> _Stored data_:
^^^^^^^^^^^^^^^^

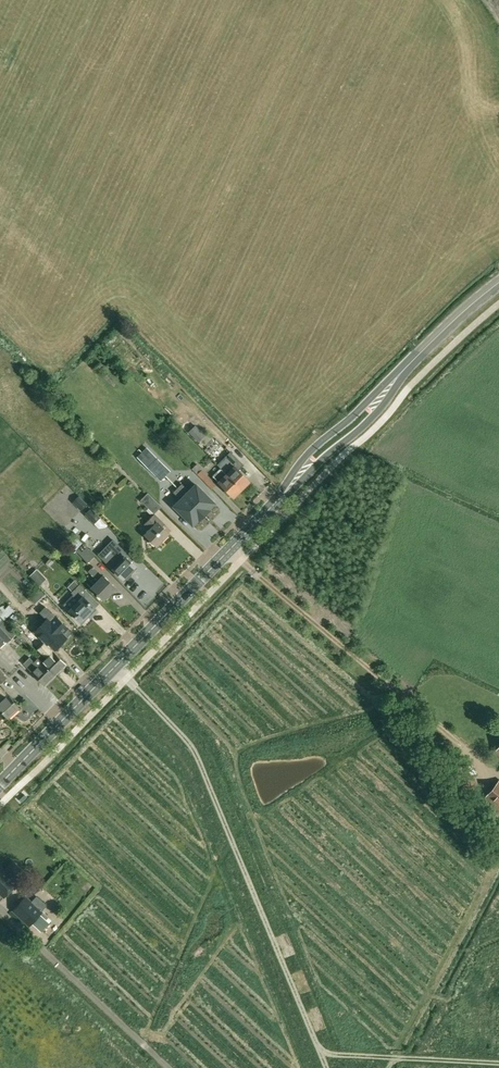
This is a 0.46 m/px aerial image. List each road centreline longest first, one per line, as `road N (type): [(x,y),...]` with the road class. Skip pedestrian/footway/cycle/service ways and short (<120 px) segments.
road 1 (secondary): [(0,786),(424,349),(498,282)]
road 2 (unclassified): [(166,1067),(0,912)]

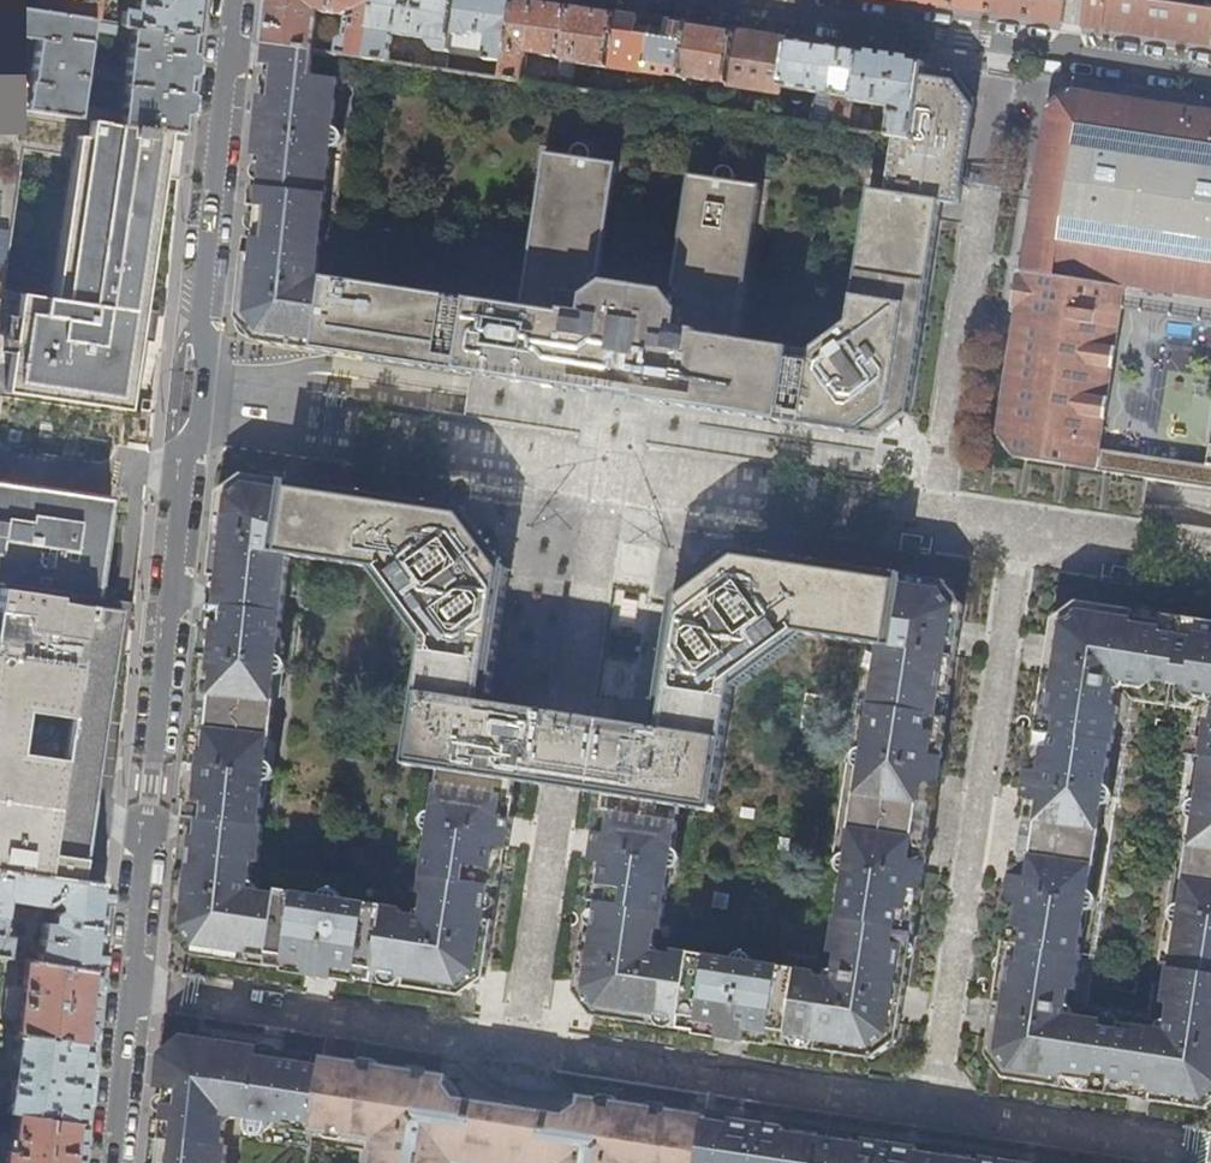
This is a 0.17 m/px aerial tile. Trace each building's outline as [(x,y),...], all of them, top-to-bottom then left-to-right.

^^^^^^^^^^^^^^^^

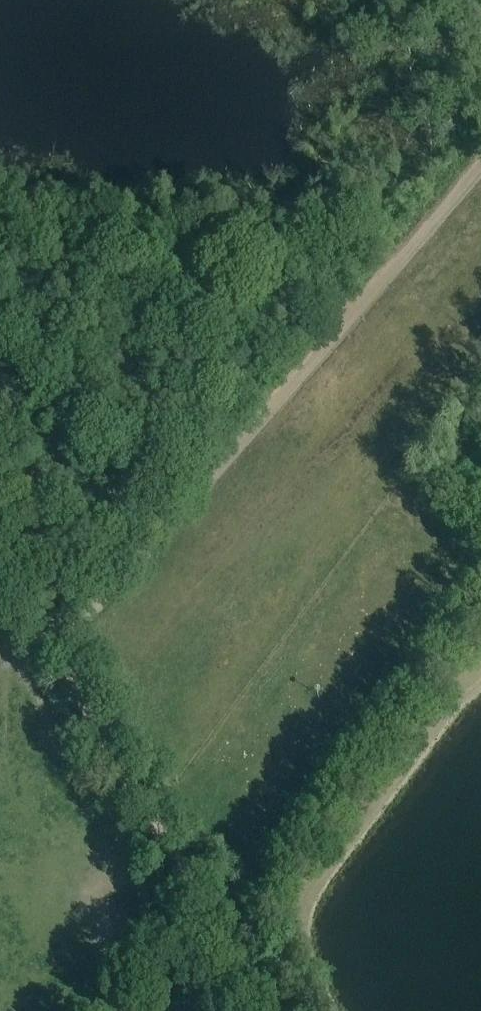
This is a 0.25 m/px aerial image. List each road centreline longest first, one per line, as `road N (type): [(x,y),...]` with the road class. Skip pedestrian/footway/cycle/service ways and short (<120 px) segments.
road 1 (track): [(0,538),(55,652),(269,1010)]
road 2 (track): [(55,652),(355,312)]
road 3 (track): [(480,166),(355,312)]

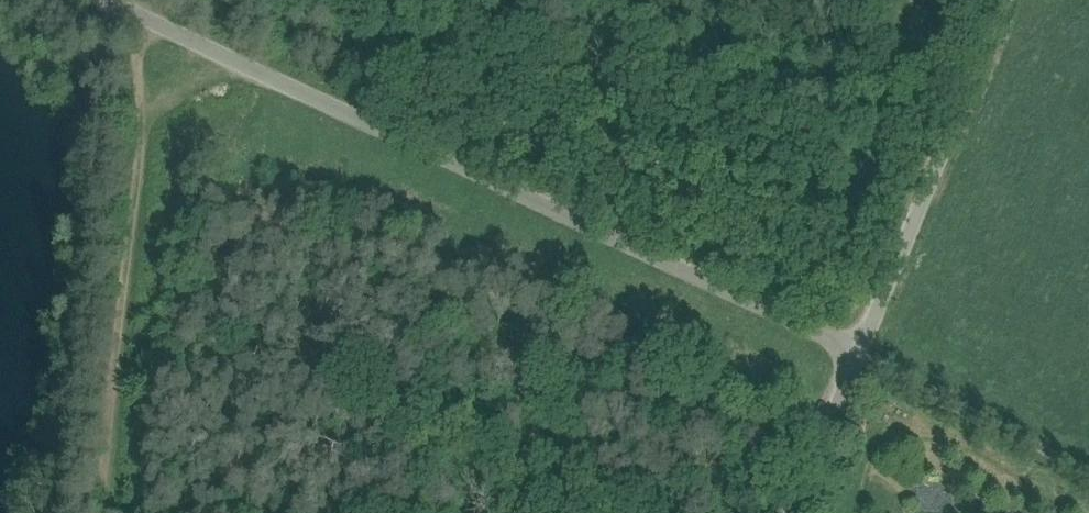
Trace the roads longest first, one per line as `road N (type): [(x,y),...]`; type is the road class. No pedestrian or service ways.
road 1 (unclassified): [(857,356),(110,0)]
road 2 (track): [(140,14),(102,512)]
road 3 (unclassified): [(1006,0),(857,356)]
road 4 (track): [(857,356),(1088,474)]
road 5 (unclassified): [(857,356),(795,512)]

^^^^^^^^^^^^^^^^

> _Your task_: Taking the entries above, copy word for word the lines from the one with "This is a 0.46" up to and including the one with "This is a 0.17", without any picture.

> _Solution to this task_:
This is a 0.46 m/px aerial image. List each road centreline longest first, one per line, as `road N (type): [(x,y),...]` with the road class. Skip pedestrian/footway/cycle/service ways and short (<120 px) segments.
road 1 (secondary): [(0,786),(424,349),(498,282)]
road 2 (unclassified): [(166,1067),(0,912)]

This is a 0.17 m/px aerial tile. Trace each building's outline as [(x,y),...], all of them, top-to-bottom then left-to-right.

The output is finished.